- The problem: The word "none" appears in some lines of the entries. Say how many, and give nothing but the number.

━━━━━━━━

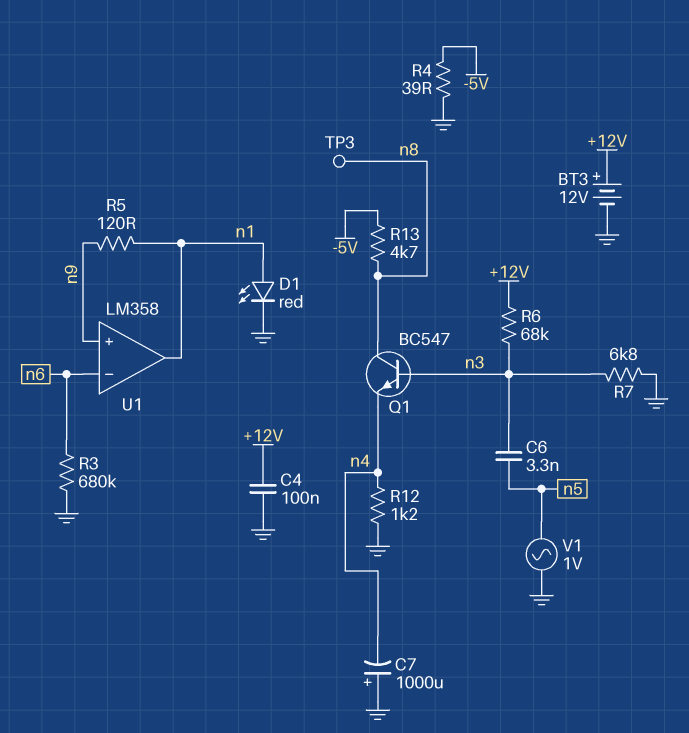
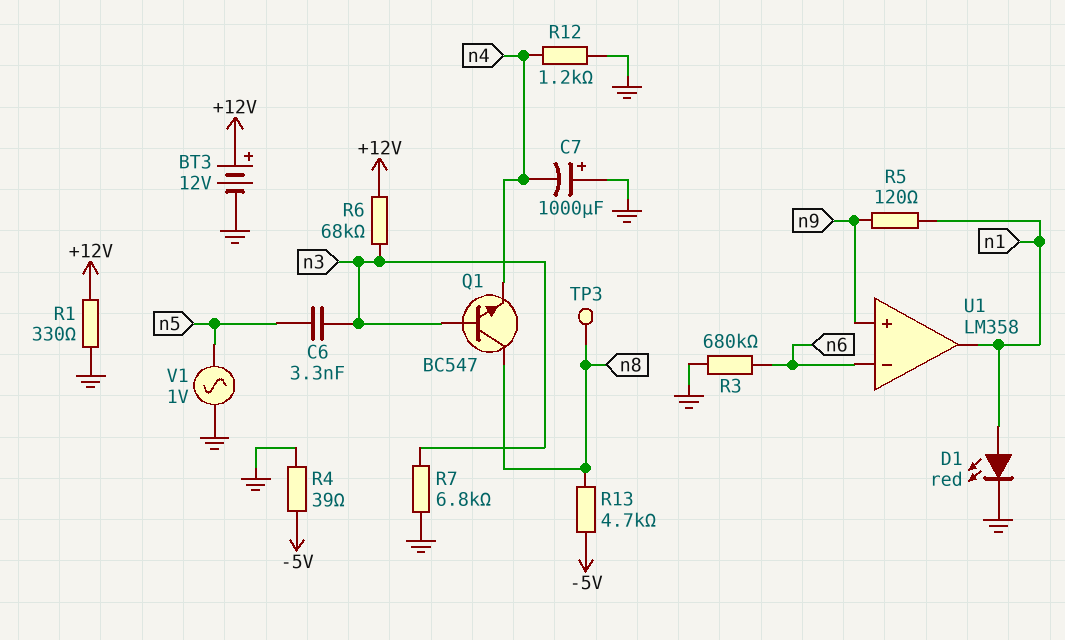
C4: 100nF (+12V, GND) -> none
R1: none -> 330 (+12V, GND)

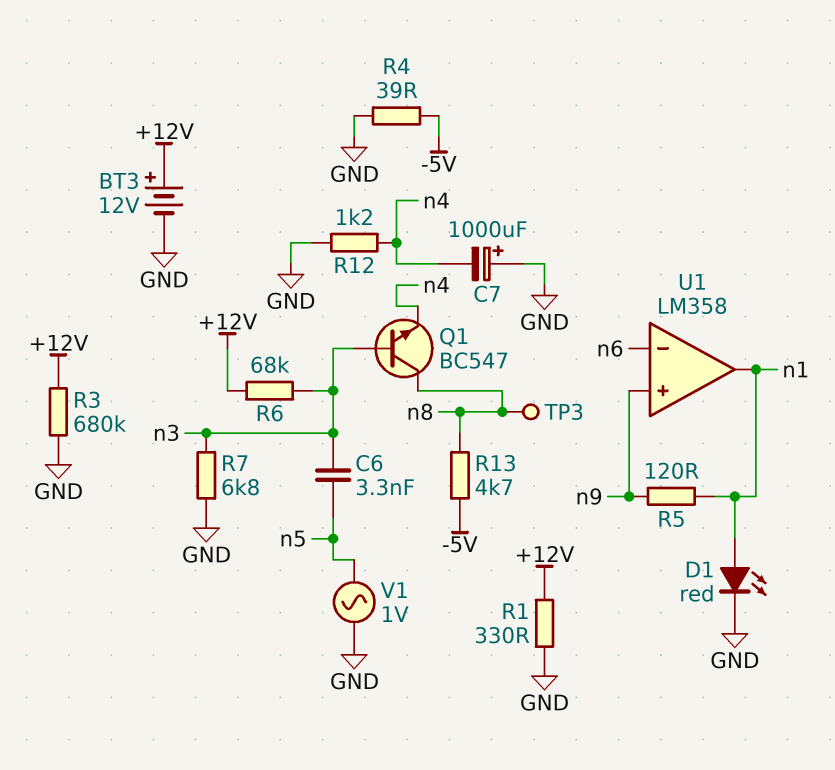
R3: 680k (GND, n6) -> 680k (+12V, GND)

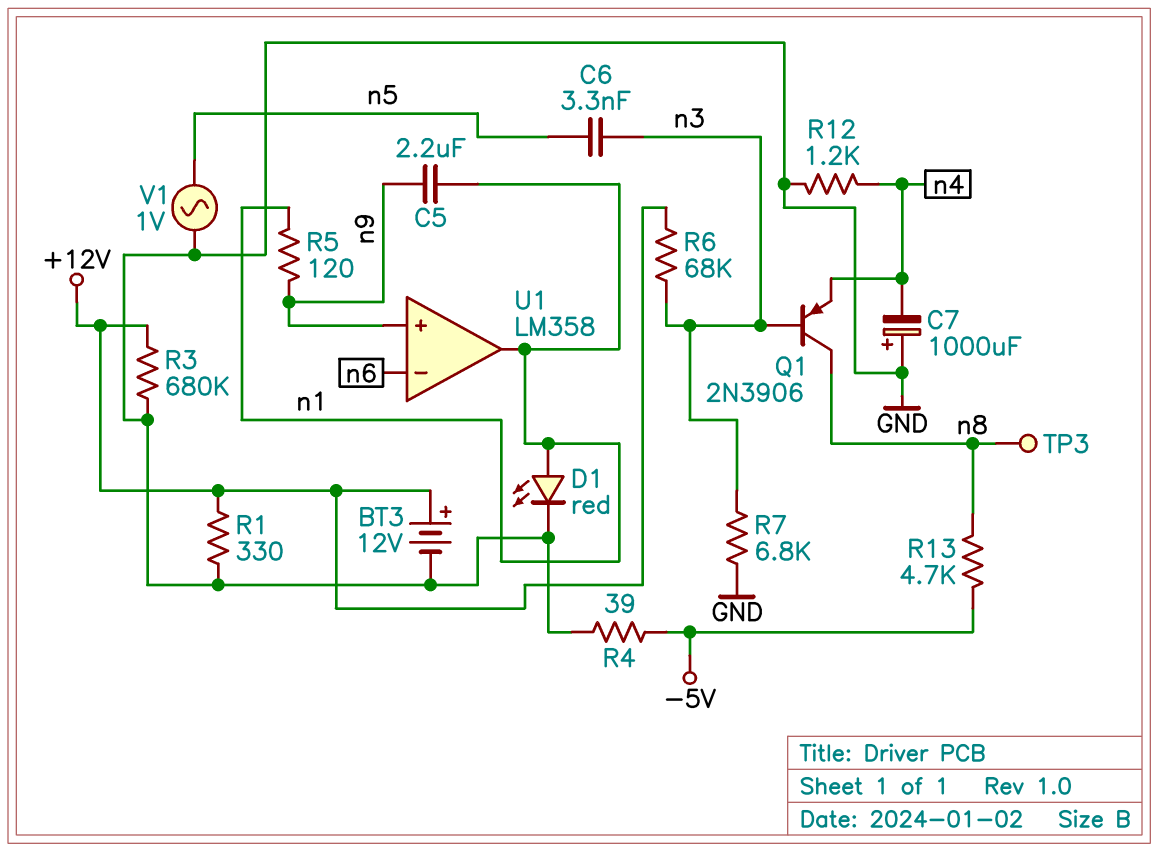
C5: none -> 2.2uF (n1, n9)
Q1: NPN BC547 (B n3, C n8, E n4) -> PNP 2N3906 (B n3, C n8, E n4)

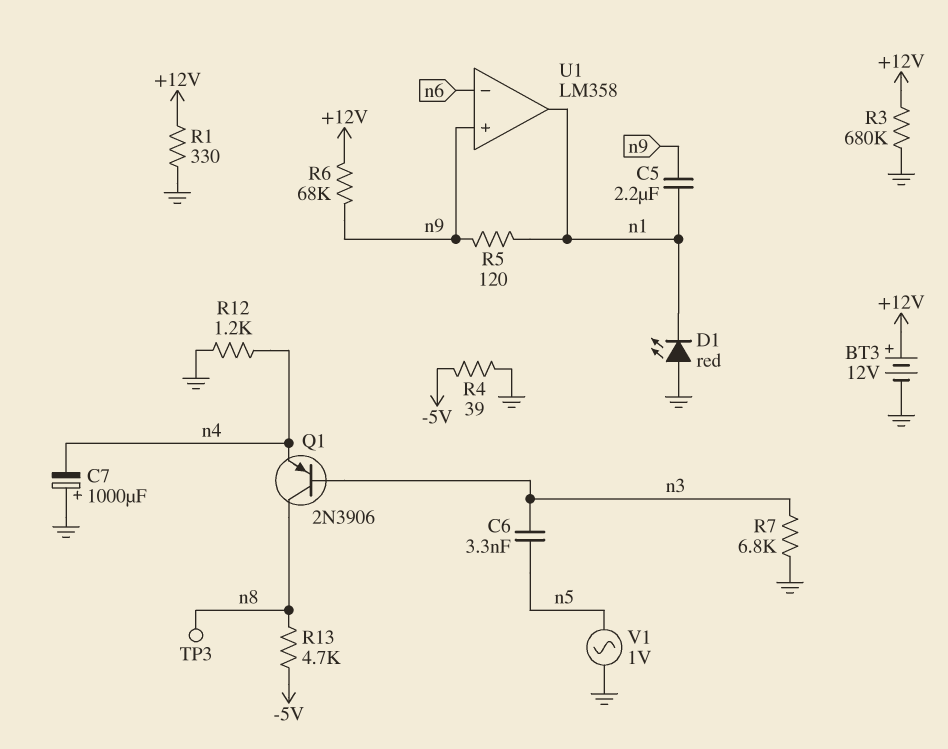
D1: LED red (A n1, K GND) -> LED red (A GND, K n1)
R6: 68k (+12V, n3) -> 68k (+12V, n9)

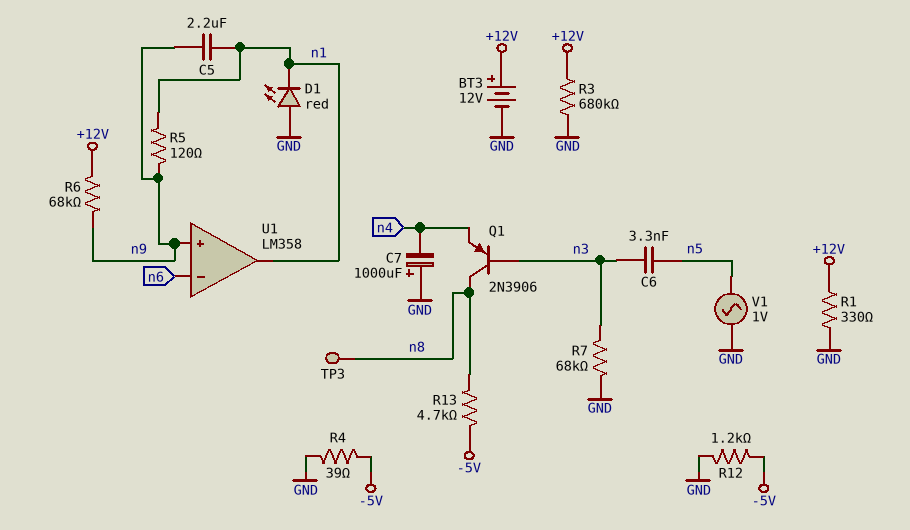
R7: 6.8k (GND, n3) -> 68k (GND, n3)
R12: 1.2k (GND, n4) -> 1.2k (-5V, GND)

━━━━━━━━

- Answer area: 3